A faithful copy of the entries is required, with no images in it.
- - - - -
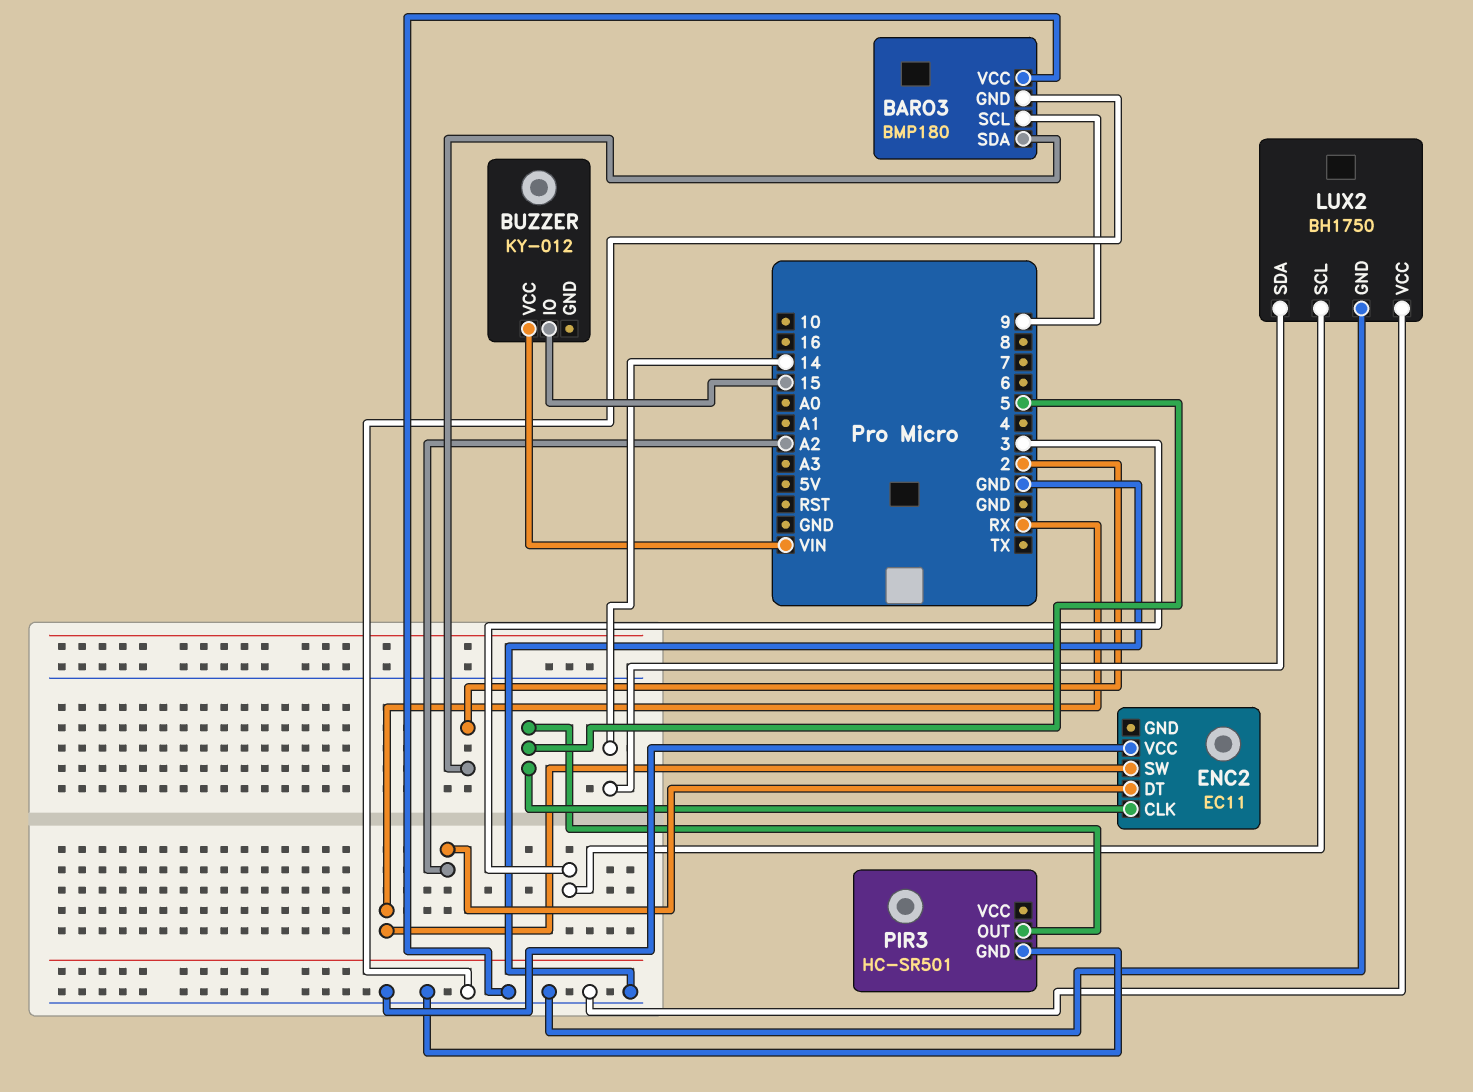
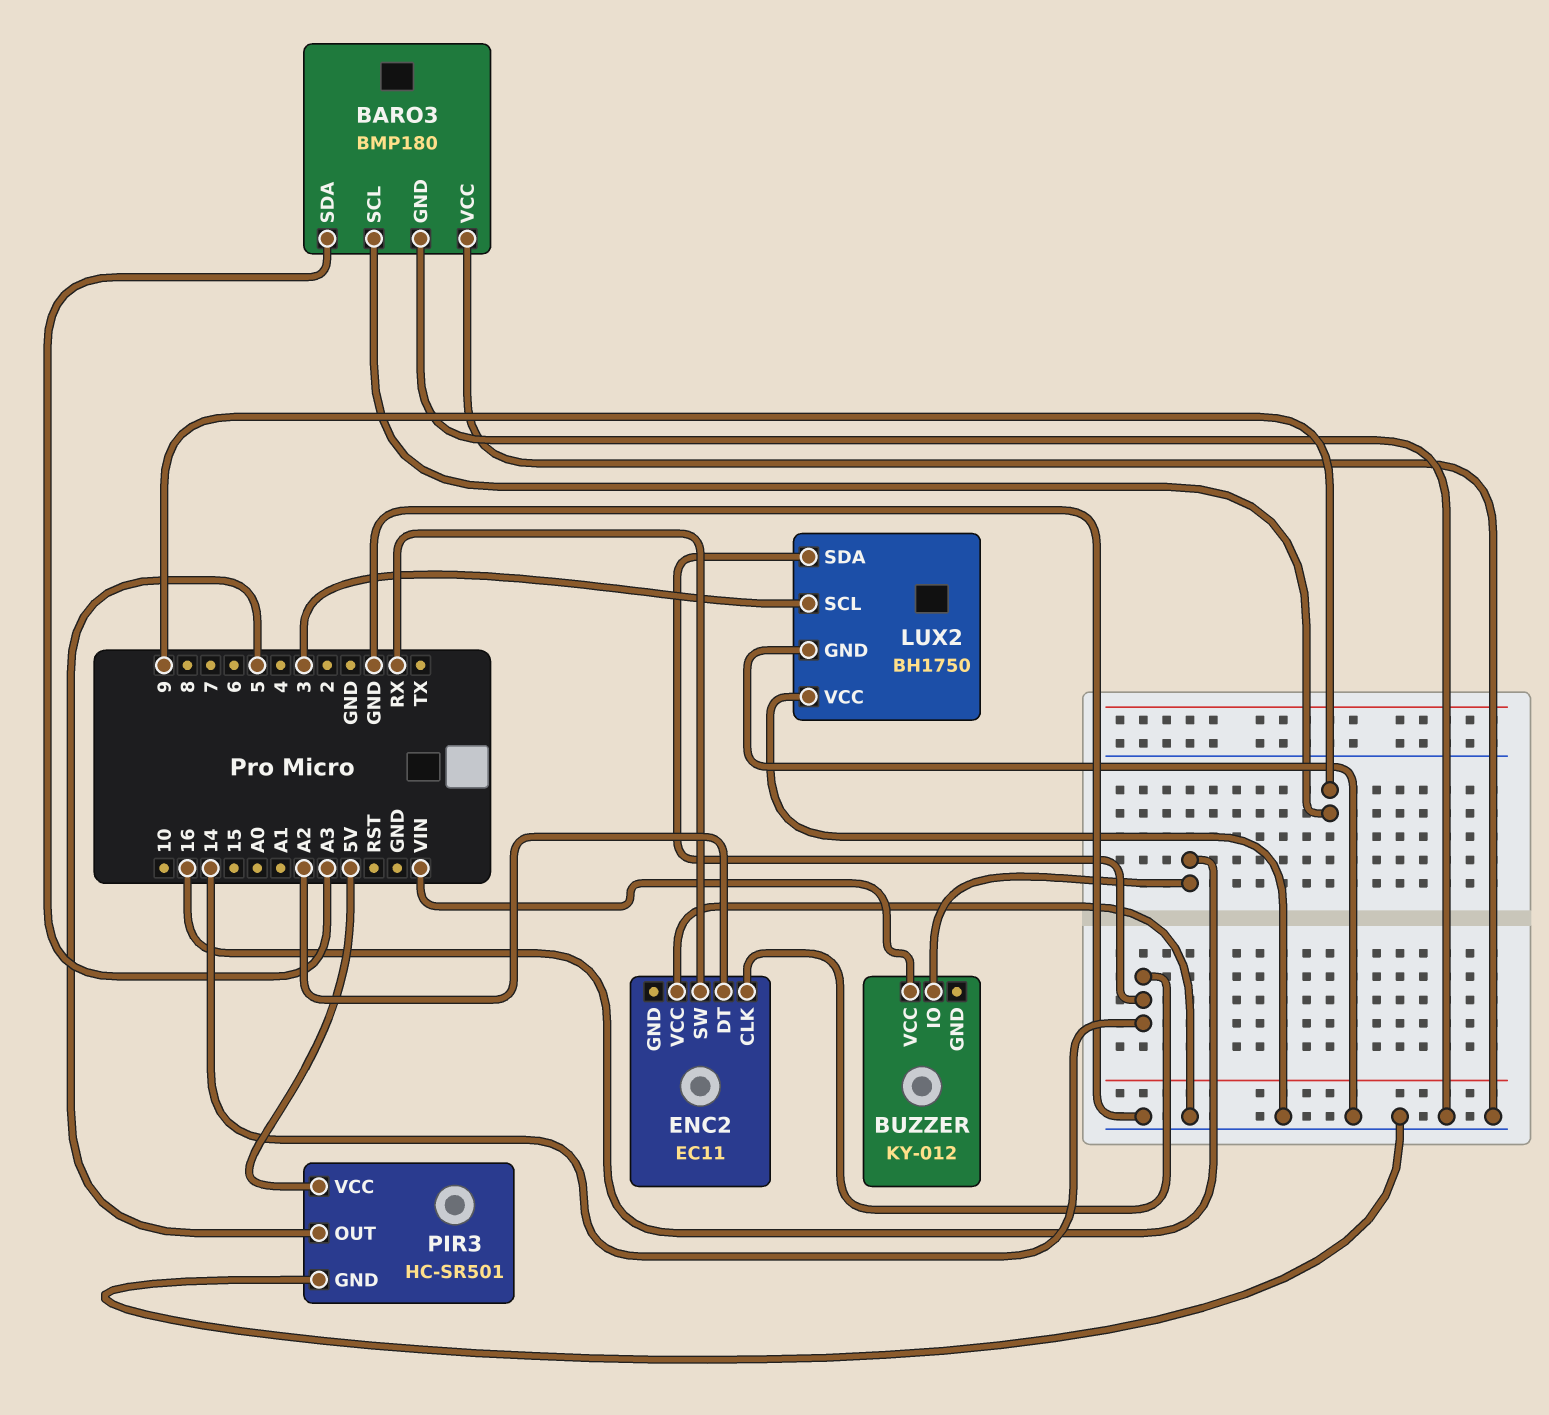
BARO3 pin SDA: 2 -> A3
BUZZER pin IO: 15 -> 16
ENC2 pin CLK: 5 -> 14
PIR3 pin VCC: none -> 5V

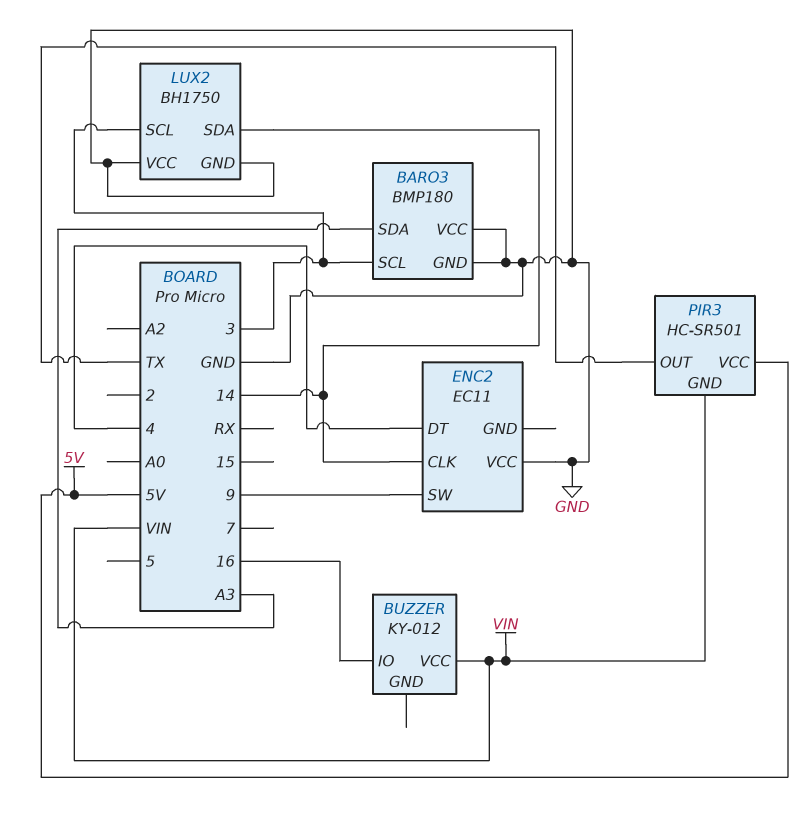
BARO3 pin SCL: 9 -> 3
ENC2 pin DT: A2 -> 4
ENC2 pin SW: RX -> 9
PIR3 pin GND: GND -> VIN
PIR3 pin OUT: 5 -> TX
- - - - -
◆ **FINISHED EXERCISE**
BARO3 pin SDA: 2 -> A3
BUZZER pin IO: 15 -> 16
ENC2 pin CLK: 5 -> 14
PIR3 pin VCC: none -> 5V

BARO3 pin SCL: 9 -> 3
ENC2 pin DT: A2 -> 4
ENC2 pin SW: RX -> 9
PIR3 pin GND: GND -> VIN
PIR3 pin OUT: 5 -> TX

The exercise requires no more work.